Leave out the pictures and repeat the data exactly.

Provided data Block Start

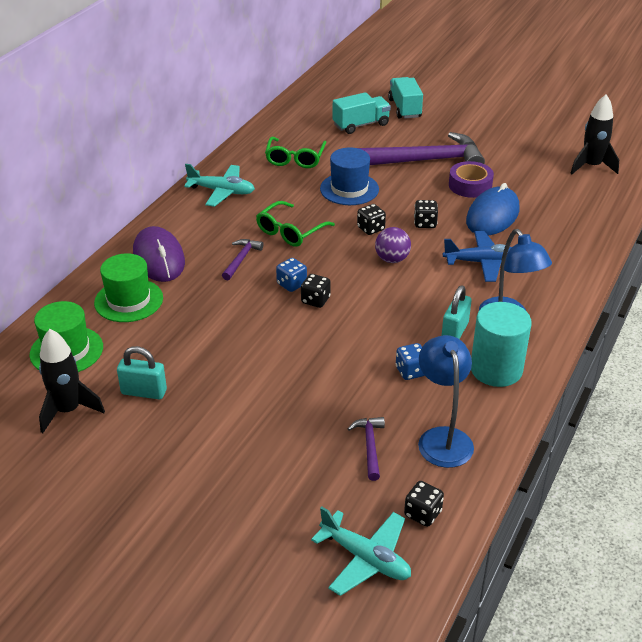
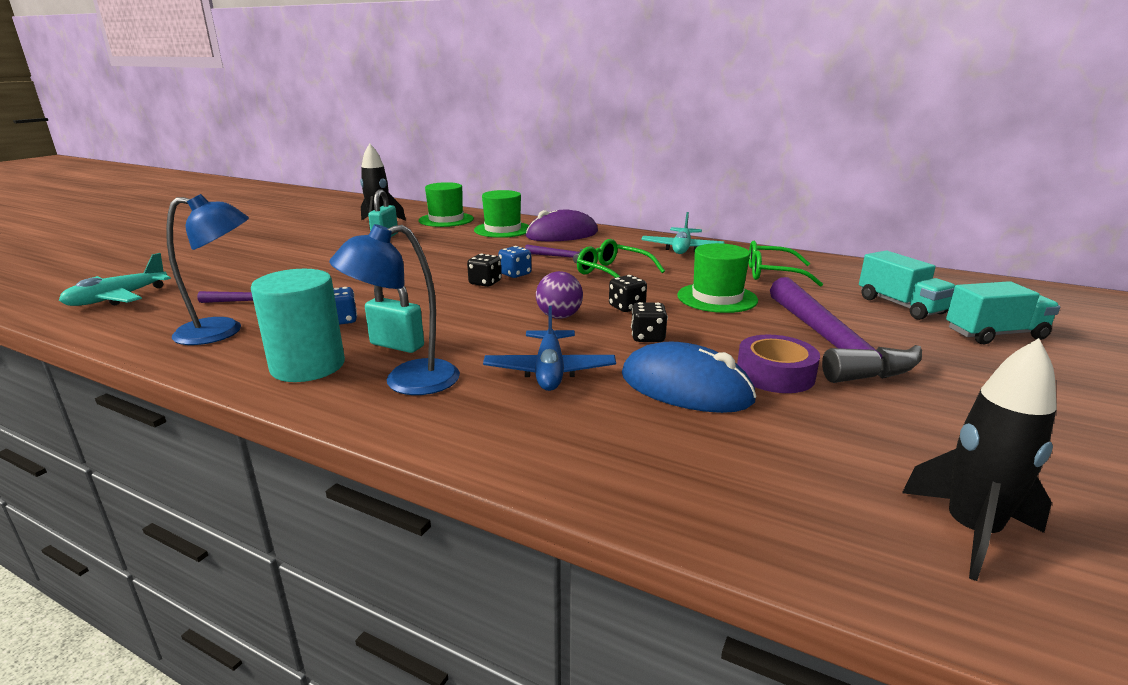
camera: 90 degrees right, 15 degrees down
(349, 189) = (717, 298): blue hat -> green hat
(422, 513) = (134, 319): black dice -> none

Provided data Block End

Written answer:
camera: 90 degrees right, 15 degrees down
(349, 189) = (717, 298): blue hat -> green hat
(422, 513) = (134, 319): black dice -> none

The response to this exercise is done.